**Exercise objective**: Searching the material below, find each line that includes the word "none", and copy it.

**Collected material**:

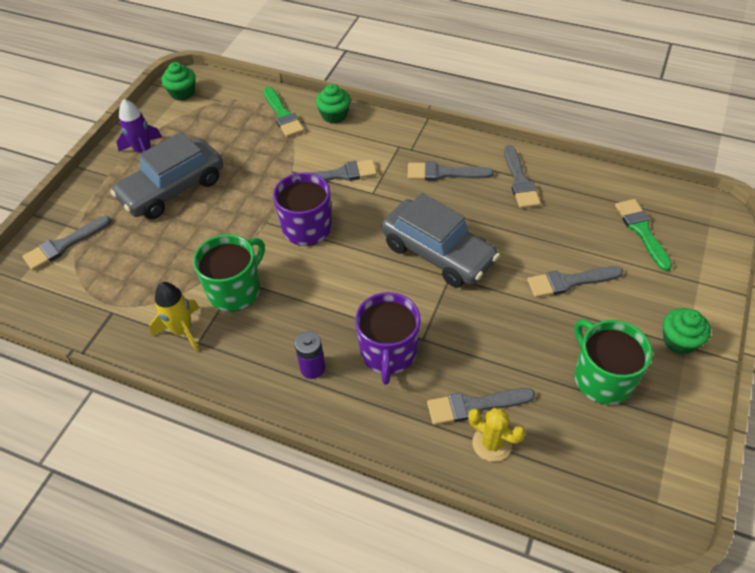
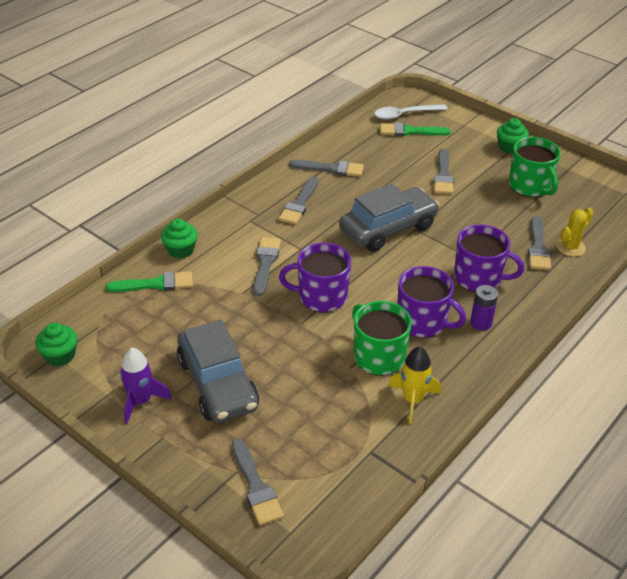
camera: 75 degrees left, 10 degrees down
(297, 315) = (423, 322): none -> purple mug
(602, 378) = (530, 186): green mug -> green mug turned 105 degrees counterclockwise
(675, 218) = (405, 115): none -> white spoon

**Answer section**:
(297, 315) = (423, 322): none -> purple mug
(675, 218) = (405, 115): none -> white spoon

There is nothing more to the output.